Repeat only the stretch of lines below that runs from the line with "TP2: test point (ZOB) -> none" through the line with "R5: 1.5k (GND, N5) -> 3k (GND, N5)", unaltered.

- _Records for this exercise_
..............................

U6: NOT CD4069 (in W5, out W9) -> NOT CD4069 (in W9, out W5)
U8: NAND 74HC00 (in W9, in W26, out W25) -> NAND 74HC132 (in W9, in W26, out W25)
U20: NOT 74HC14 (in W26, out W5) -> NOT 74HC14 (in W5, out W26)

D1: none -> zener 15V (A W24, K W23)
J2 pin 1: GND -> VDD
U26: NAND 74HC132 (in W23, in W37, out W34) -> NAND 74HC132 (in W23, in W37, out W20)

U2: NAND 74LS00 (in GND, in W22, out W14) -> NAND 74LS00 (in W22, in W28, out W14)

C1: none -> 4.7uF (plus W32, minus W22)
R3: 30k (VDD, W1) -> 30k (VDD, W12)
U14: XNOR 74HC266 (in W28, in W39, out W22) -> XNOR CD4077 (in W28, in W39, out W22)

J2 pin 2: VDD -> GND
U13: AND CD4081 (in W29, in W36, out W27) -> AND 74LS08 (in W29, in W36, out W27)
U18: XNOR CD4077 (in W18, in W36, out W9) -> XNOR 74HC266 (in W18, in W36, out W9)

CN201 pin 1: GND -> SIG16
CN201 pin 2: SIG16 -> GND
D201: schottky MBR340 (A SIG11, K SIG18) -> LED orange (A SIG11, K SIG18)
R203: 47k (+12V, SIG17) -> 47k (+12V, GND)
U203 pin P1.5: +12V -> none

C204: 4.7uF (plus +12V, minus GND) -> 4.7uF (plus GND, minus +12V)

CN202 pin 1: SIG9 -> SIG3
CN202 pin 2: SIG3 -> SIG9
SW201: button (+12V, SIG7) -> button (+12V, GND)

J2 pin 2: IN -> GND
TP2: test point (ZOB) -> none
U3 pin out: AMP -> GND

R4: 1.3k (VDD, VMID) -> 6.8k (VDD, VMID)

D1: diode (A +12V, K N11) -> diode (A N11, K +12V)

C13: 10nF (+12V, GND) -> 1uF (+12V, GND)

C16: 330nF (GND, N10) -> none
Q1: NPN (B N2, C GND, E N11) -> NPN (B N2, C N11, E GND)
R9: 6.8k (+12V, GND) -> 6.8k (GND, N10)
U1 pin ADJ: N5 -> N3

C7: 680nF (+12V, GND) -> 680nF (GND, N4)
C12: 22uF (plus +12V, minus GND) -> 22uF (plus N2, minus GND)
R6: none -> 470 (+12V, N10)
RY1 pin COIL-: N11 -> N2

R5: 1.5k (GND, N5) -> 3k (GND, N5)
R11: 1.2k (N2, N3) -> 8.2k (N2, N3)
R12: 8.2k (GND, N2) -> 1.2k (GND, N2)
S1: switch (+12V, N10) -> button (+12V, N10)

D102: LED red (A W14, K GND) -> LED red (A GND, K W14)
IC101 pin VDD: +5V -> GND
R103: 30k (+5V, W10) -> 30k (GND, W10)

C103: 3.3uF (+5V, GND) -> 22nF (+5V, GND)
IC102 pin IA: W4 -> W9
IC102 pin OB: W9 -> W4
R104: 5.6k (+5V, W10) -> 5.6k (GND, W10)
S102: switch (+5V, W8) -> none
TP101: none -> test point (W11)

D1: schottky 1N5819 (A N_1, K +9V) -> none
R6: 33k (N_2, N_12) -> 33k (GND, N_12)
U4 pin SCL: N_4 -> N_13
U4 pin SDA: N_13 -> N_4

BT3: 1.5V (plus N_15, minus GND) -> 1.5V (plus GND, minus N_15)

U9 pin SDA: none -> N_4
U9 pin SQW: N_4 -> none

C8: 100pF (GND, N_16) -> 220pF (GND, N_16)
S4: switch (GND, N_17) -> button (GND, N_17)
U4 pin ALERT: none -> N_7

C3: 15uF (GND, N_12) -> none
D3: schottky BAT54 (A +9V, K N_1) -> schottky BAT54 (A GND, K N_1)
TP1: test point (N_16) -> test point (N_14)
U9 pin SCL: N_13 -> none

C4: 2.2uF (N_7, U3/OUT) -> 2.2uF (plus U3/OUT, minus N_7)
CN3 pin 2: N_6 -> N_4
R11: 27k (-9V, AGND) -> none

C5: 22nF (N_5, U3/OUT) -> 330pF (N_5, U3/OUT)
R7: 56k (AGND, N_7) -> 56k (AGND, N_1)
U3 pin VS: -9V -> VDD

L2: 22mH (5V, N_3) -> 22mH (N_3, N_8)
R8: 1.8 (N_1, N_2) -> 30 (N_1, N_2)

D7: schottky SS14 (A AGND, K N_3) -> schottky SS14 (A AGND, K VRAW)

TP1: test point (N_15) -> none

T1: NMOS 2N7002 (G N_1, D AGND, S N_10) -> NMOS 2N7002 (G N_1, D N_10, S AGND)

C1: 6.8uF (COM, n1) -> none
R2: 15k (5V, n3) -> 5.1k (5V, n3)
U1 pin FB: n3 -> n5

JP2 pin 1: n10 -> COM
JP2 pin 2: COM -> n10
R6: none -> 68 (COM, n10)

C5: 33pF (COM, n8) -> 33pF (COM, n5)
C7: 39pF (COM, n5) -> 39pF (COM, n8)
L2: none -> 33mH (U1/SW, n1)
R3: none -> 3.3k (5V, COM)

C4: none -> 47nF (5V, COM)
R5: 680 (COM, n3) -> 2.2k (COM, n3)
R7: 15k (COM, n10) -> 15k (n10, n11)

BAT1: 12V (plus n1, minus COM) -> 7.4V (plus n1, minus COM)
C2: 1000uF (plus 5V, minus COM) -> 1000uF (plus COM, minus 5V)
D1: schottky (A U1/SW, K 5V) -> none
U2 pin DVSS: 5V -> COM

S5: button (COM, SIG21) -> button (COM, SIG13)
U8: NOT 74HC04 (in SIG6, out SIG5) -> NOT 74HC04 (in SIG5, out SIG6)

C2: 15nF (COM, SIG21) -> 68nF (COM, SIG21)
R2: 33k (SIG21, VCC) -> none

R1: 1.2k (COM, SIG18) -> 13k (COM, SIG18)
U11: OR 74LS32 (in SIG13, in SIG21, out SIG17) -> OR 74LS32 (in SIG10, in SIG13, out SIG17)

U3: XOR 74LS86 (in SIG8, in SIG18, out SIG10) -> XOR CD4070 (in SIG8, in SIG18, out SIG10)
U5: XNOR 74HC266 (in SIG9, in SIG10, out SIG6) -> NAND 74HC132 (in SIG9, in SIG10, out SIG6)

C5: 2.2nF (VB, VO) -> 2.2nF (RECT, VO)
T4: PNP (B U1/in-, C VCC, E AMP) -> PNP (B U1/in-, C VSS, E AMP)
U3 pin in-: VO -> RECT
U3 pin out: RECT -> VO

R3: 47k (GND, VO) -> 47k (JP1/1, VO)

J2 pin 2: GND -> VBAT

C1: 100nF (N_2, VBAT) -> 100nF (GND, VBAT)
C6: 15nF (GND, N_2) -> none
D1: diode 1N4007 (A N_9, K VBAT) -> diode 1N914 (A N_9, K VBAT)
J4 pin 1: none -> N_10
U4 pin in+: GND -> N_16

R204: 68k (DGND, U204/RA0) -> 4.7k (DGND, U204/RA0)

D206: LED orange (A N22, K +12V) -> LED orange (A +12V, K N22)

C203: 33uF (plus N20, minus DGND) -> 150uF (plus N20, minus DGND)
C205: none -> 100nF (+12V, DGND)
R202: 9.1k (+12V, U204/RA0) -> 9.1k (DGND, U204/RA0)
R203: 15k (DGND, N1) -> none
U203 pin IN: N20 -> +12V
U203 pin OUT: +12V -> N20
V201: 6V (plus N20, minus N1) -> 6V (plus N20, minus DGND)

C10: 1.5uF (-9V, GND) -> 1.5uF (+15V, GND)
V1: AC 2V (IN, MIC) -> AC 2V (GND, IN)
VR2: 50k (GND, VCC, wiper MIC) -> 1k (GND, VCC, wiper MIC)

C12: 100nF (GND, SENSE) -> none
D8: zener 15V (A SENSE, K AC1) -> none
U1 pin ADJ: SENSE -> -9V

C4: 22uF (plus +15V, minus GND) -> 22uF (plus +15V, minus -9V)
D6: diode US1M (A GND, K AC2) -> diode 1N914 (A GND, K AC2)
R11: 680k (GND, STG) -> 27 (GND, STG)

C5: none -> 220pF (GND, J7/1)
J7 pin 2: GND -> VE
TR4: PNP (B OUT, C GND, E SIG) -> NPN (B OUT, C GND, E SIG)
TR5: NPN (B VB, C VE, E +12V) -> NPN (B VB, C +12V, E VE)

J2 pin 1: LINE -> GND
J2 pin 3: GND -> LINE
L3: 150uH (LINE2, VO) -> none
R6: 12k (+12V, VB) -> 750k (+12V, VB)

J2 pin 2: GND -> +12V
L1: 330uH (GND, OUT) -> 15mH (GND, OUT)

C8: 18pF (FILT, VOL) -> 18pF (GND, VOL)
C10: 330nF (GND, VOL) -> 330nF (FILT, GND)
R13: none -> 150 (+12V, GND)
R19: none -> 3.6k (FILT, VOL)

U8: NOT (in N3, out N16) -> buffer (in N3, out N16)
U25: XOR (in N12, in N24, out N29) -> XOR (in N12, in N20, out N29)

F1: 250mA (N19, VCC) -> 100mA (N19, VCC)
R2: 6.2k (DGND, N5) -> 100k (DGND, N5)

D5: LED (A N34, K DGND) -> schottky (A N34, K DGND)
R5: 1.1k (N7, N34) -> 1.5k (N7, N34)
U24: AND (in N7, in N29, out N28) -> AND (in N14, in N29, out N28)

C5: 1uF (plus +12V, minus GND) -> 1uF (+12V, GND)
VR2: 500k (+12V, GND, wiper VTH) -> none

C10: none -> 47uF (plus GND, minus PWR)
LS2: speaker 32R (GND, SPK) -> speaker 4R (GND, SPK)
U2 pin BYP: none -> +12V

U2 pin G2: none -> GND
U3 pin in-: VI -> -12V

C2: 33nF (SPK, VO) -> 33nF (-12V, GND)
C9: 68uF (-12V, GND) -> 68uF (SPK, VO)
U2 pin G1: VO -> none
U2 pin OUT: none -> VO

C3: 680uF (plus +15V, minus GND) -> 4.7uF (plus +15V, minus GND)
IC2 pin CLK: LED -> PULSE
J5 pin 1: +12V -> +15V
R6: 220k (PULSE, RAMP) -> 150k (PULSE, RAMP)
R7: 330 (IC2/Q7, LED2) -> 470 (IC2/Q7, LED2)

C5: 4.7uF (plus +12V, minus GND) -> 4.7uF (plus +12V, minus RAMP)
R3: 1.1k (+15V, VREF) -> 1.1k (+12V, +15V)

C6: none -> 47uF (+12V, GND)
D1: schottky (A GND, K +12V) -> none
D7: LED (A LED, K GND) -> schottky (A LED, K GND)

..............................

- _The answer_
TP2: test point (ZOB) -> none
U3 pin out: AMP -> GND

R4: 1.3k (VDD, VMID) -> 6.8k (VDD, VMID)

D1: diode (A +12V, K N11) -> diode (A N11, K +12V)

C13: 10nF (+12V, GND) -> 1uF (+12V, GND)

C16: 330nF (GND, N10) -> none
Q1: NPN (B N2, C GND, E N11) -> NPN (B N2, C N11, E GND)
R9: 6.8k (+12V, GND) -> 6.8k (GND, N10)
U1 pin ADJ: N5 -> N3

C7: 680nF (+12V, GND) -> 680nF (GND, N4)
C12: 22uF (plus +12V, minus GND) -> 22uF (plus N2, minus GND)
R6: none -> 470 (+12V, N10)
RY1 pin COIL-: N11 -> N2

R5: 1.5k (GND, N5) -> 3k (GND, N5)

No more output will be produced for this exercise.